### What the task asks
Line by line, repeat the material below exactly and leave the images out.

### Data provided

::::::::

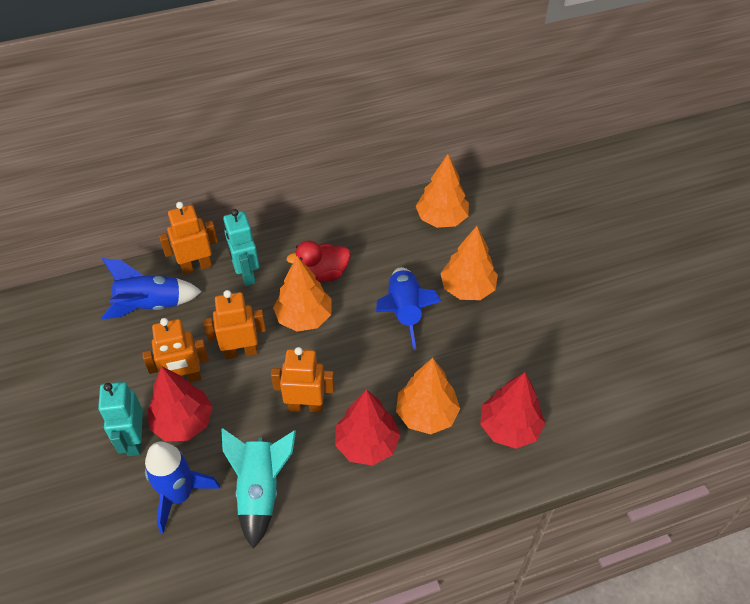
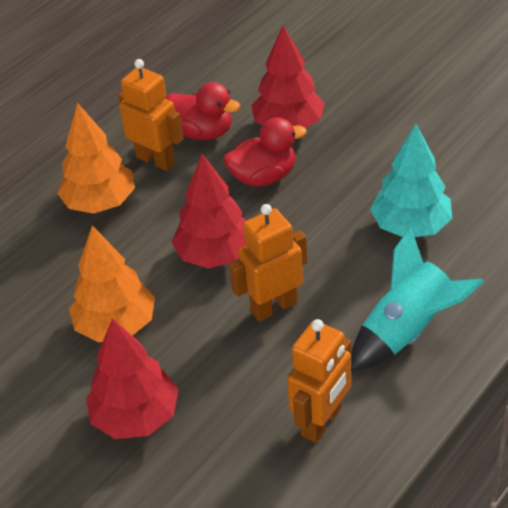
blue rocket: 3 -> 0
orange robot: 4 -> 3
orange tree: 4 -> 2
red duck: 1 -> 2
turquoise robot: 2 -> 0
turquoise tree: 0 -> 1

::::::::

### Exercise output
blue rocket: 3 -> 0
orange robot: 4 -> 3
orange tree: 4 -> 2
red duck: 1 -> 2
turquoise robot: 2 -> 0
turquoise tree: 0 -> 1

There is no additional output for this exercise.